BEGIN Task input
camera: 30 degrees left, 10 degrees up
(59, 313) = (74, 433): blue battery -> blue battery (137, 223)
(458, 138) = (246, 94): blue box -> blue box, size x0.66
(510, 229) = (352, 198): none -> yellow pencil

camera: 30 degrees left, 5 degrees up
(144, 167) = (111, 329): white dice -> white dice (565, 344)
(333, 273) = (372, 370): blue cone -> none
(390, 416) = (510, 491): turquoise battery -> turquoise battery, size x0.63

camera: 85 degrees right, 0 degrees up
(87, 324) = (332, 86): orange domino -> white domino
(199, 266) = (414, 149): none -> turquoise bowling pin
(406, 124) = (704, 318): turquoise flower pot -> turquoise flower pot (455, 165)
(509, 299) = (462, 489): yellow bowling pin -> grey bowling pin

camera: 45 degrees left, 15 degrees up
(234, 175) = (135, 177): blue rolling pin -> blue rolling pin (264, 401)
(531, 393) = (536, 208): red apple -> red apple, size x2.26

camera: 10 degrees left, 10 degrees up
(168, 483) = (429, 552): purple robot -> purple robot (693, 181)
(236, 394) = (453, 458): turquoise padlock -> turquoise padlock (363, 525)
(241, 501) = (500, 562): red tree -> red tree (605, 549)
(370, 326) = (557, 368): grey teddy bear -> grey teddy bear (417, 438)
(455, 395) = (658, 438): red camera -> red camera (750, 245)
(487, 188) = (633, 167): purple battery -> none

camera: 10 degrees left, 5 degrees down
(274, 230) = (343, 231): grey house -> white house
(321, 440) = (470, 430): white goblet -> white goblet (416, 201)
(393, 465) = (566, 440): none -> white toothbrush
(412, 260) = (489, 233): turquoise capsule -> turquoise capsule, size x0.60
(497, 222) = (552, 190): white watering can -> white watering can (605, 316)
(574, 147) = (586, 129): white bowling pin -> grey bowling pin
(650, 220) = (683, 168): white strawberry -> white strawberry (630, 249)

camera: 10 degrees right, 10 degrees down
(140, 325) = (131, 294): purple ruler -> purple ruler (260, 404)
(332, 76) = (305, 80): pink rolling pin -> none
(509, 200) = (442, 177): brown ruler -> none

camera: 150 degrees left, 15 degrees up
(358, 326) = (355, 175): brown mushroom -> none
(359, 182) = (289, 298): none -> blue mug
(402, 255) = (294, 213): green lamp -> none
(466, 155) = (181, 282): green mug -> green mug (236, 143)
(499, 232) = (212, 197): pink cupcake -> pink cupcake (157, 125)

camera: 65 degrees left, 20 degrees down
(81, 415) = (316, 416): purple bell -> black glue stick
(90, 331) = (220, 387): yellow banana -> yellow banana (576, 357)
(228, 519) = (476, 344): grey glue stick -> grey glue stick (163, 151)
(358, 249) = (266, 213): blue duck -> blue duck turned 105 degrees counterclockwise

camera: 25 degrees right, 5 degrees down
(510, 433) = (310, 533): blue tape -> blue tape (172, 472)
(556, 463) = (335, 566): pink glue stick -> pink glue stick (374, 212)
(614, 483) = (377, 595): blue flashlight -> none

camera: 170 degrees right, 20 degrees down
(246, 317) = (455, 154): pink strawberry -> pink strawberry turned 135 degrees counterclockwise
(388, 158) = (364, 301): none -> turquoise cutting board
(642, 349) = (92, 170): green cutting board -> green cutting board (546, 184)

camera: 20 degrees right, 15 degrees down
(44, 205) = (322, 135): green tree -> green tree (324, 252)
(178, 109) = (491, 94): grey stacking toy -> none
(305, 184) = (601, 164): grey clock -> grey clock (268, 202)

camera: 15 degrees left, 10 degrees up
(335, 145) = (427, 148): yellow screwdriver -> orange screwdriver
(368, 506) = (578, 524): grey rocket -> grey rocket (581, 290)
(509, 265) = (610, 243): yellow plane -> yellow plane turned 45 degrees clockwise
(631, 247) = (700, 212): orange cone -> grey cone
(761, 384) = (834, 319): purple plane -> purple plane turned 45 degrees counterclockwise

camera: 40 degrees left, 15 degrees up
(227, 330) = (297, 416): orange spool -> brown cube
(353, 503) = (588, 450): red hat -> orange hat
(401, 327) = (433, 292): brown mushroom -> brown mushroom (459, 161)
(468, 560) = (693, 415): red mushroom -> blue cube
END Task input
→ **Exercise description**:
Your answer should consist of the lines from the line with "(90, 331) = (220, 387): yellow" to the line with "(305, 184) = (601, 164): grey" above, repeated exactly, both ends included.

→ **Response to this exercise**:
(90, 331) = (220, 387): yellow banana -> yellow banana (576, 357)
(228, 519) = (476, 344): grey glue stick -> grey glue stick (163, 151)
(358, 249) = (266, 213): blue duck -> blue duck turned 105 degrees counterclockwise

camera: 25 degrees right, 5 degrees down
(510, 433) = (310, 533): blue tape -> blue tape (172, 472)
(556, 463) = (335, 566): pink glue stick -> pink glue stick (374, 212)
(614, 483) = (377, 595): blue flashlight -> none

camera: 170 degrees right, 20 degrees down
(246, 317) = (455, 154): pink strawberry -> pink strawberry turned 135 degrees counterclockwise
(388, 158) = (364, 301): none -> turquoise cutting board
(642, 349) = (92, 170): green cutting board -> green cutting board (546, 184)

camera: 20 degrees right, 15 degrees down
(44, 205) = (322, 135): green tree -> green tree (324, 252)
(178, 109) = (491, 94): grey stacking toy -> none
(305, 184) = (601, 164): grey clock -> grey clock (268, 202)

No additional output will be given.